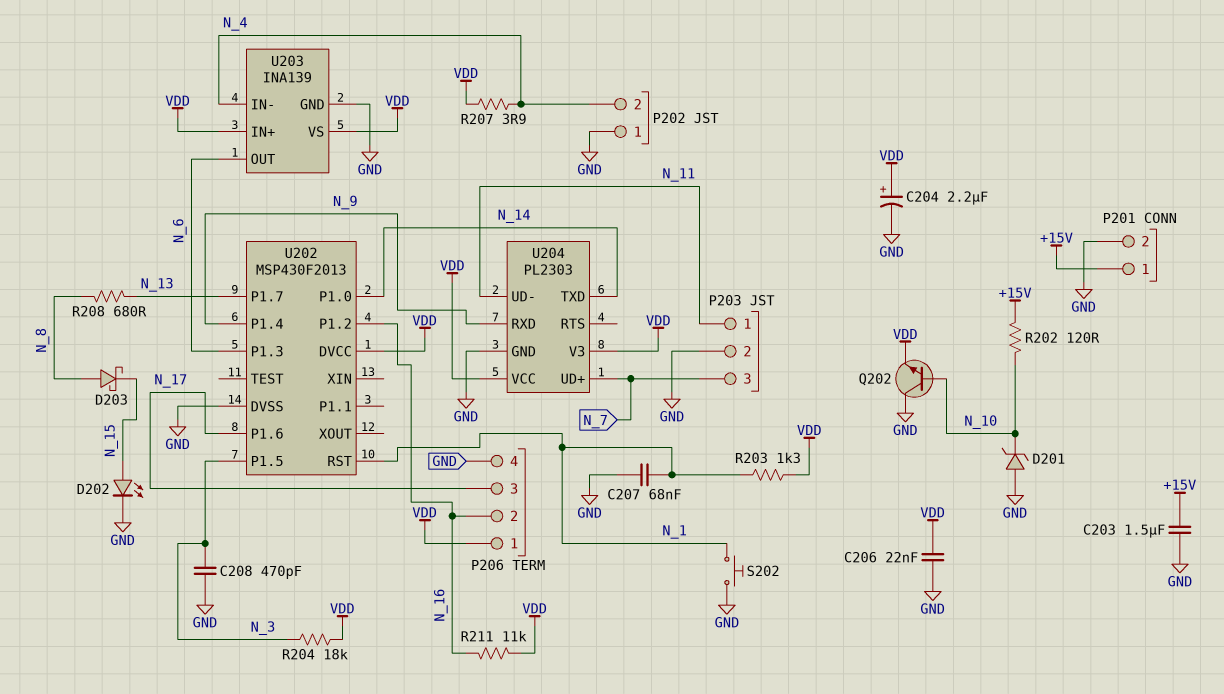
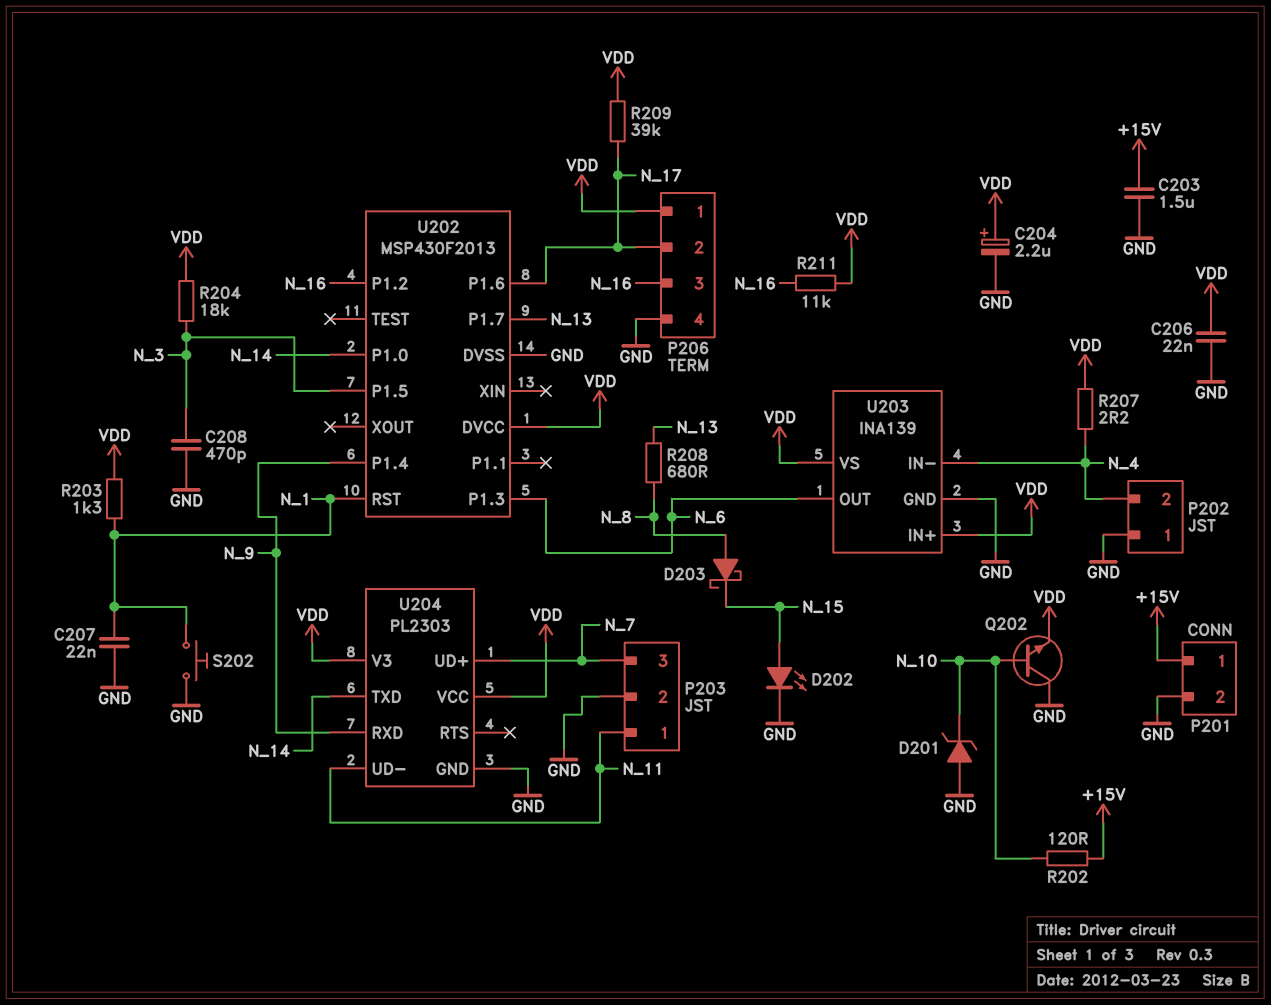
C207: 68nF (GND, N_1) -> 22nF (GND, N_1)
P206 pin 2: N_16 -> N_17
P206 pin 3: N_17 -> N_16
R207: 3.9 (N_4, VDD) -> 2.2 (N_4, VDD)
R209: none -> 39k (N_17, VDD)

________________

* TASK TO COMPLETE *
Copy all the material above exactly, but skip each image.

* RESULT OF THIS EXERCISE *
C207: 68nF (GND, N_1) -> 22nF (GND, N_1)
P206 pin 2: N_16 -> N_17
P206 pin 3: N_17 -> N_16
R207: 3.9 (N_4, VDD) -> 2.2 (N_4, VDD)
R209: none -> 39k (N_17, VDD)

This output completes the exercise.